Brief: The answer should be an exact copy of the data.

Excerpted records:
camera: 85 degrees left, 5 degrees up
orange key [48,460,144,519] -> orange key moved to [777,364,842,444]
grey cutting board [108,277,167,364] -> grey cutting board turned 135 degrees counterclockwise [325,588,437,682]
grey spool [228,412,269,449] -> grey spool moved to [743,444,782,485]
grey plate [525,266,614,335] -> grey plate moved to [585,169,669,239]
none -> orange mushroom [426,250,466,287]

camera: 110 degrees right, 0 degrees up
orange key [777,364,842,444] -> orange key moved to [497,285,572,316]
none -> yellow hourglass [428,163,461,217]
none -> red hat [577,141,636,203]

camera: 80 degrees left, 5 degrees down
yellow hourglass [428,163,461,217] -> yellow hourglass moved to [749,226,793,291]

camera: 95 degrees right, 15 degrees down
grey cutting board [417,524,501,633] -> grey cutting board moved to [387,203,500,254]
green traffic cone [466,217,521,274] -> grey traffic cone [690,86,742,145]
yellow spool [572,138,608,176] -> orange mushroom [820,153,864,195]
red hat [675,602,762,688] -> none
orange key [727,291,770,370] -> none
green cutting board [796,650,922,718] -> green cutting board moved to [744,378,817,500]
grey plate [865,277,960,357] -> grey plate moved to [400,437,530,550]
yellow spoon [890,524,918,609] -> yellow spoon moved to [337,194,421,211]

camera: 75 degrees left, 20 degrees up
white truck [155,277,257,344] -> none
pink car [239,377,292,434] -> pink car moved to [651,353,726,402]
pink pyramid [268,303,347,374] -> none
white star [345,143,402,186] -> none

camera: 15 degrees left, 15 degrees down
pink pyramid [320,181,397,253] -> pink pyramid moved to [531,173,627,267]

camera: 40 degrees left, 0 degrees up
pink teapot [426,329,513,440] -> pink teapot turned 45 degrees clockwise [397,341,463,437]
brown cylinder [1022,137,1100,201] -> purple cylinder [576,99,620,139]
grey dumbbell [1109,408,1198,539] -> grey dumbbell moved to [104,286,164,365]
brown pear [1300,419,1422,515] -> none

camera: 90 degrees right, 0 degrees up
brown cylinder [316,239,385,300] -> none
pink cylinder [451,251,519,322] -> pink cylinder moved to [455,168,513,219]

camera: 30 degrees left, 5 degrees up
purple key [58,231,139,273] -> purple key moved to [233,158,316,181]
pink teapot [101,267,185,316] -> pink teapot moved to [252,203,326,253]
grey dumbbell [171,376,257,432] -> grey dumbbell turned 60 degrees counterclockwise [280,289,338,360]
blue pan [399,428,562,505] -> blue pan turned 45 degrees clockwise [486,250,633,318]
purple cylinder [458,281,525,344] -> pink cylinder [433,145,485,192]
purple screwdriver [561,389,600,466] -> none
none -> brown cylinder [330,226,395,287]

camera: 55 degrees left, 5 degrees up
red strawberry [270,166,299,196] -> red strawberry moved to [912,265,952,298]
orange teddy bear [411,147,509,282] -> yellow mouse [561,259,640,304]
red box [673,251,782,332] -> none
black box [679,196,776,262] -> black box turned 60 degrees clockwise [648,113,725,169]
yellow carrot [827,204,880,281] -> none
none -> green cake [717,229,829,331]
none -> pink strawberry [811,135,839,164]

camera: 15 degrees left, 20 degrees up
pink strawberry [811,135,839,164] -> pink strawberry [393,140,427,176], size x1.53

The answer:
camera: 85 degrees left, 5 degrees up
orange key [48,460,144,519] -> orange key moved to [777,364,842,444]
grey cutting board [108,277,167,364] -> grey cutting board turned 135 degrees counterclockwise [325,588,437,682]
grey spool [228,412,269,449] -> grey spool moved to [743,444,782,485]
grey plate [525,266,614,335] -> grey plate moved to [585,169,669,239]
none -> orange mushroom [426,250,466,287]

camera: 110 degrees right, 0 degrees up
orange key [777,364,842,444] -> orange key moved to [497,285,572,316]
none -> yellow hourglass [428,163,461,217]
none -> red hat [577,141,636,203]

camera: 80 degrees left, 5 degrees down
yellow hourglass [428,163,461,217] -> yellow hourglass moved to [749,226,793,291]

camera: 95 degrees right, 15 degrees down
grey cutting board [417,524,501,633] -> grey cutting board moved to [387,203,500,254]
green traffic cone [466,217,521,274] -> grey traffic cone [690,86,742,145]
yellow spool [572,138,608,176] -> orange mushroom [820,153,864,195]
red hat [675,602,762,688] -> none
orange key [727,291,770,370] -> none
green cutting board [796,650,922,718] -> green cutting board moved to [744,378,817,500]
grey plate [865,277,960,357] -> grey plate moved to [400,437,530,550]
yellow spoon [890,524,918,609] -> yellow spoon moved to [337,194,421,211]

camera: 75 degrees left, 20 degrees up
white truck [155,277,257,344] -> none
pink car [239,377,292,434] -> pink car moved to [651,353,726,402]
pink pyramid [268,303,347,374] -> none
white star [345,143,402,186] -> none

camera: 15 degrees left, 15 degrees down
pink pyramid [320,181,397,253] -> pink pyramid moved to [531,173,627,267]

camera: 40 degrees left, 0 degrees up
pink teapot [426,329,513,440] -> pink teapot turned 45 degrees clockwise [397,341,463,437]
brown cylinder [1022,137,1100,201] -> purple cylinder [576,99,620,139]
grey dumbbell [1109,408,1198,539] -> grey dumbbell moved to [104,286,164,365]
brown pear [1300,419,1422,515] -> none

camera: 90 degrees right, 0 degrees up
brown cylinder [316,239,385,300] -> none
pink cylinder [451,251,519,322] -> pink cylinder moved to [455,168,513,219]

camera: 30 degrees left, 5 degrees up
purple key [58,231,139,273] -> purple key moved to [233,158,316,181]
pink teapot [101,267,185,316] -> pink teapot moved to [252,203,326,253]
grey dumbbell [171,376,257,432] -> grey dumbbell turned 60 degrees counterclockwise [280,289,338,360]
blue pan [399,428,562,505] -> blue pan turned 45 degrees clockwise [486,250,633,318]
purple cylinder [458,281,525,344] -> pink cylinder [433,145,485,192]
purple screwdriver [561,389,600,466] -> none
none -> brown cylinder [330,226,395,287]

camera: 55 degrees left, 5 degrees up
red strawberry [270,166,299,196] -> red strawberry moved to [912,265,952,298]
orange teddy bear [411,147,509,282] -> yellow mouse [561,259,640,304]
red box [673,251,782,332] -> none
black box [679,196,776,262] -> black box turned 60 degrees clockwise [648,113,725,169]
yellow carrot [827,204,880,281] -> none
none -> green cake [717,229,829,331]
none -> pink strawberry [811,135,839,164]

camera: 15 degrees left, 20 degrees up
pink strawberry [811,135,839,164] -> pink strawberry [393,140,427,176], size x1.53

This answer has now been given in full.